- [TO DO]
Working from the entries below, count every line that includes the word "dice". Return the figure alone.

- [GIVEN DATA]
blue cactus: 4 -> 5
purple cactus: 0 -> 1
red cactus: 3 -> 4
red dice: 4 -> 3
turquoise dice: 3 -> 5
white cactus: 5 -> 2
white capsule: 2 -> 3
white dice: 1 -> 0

* * *

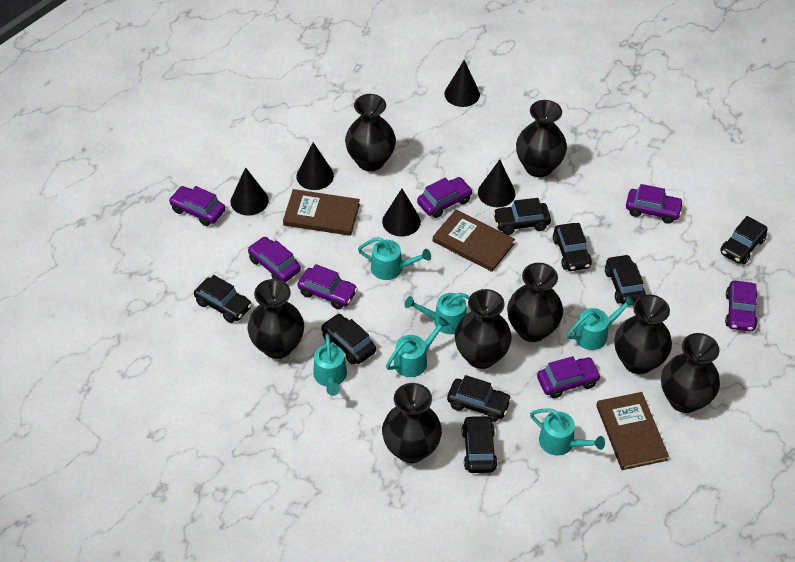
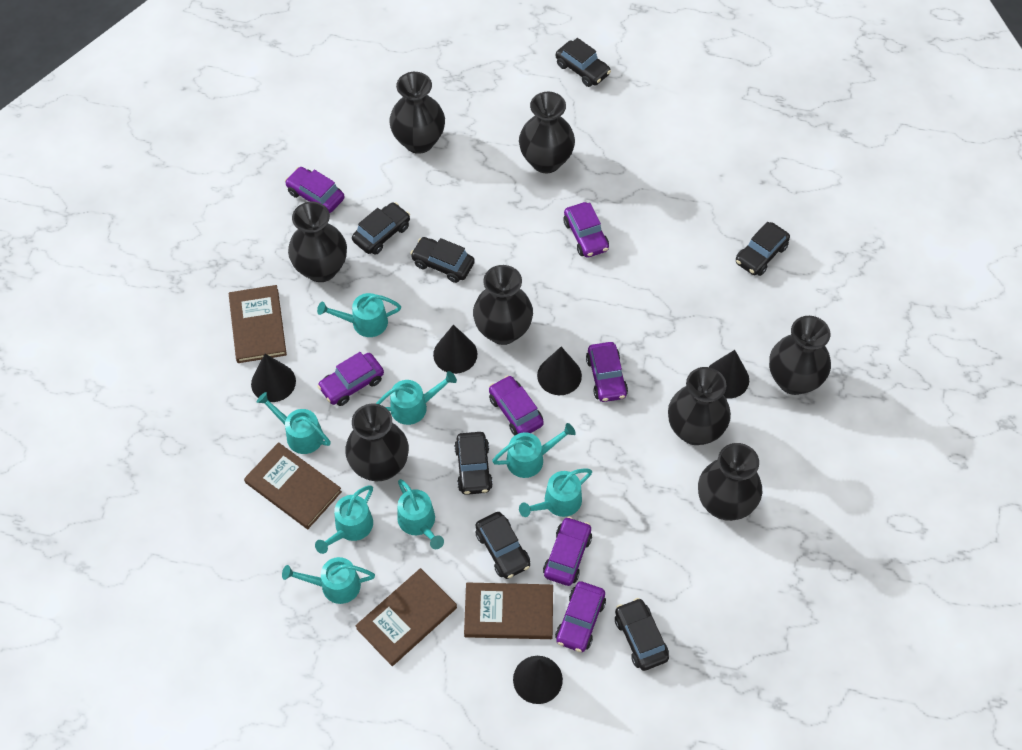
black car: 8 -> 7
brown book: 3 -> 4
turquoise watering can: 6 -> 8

- [RESULT FOR THIS EXERCISE]
3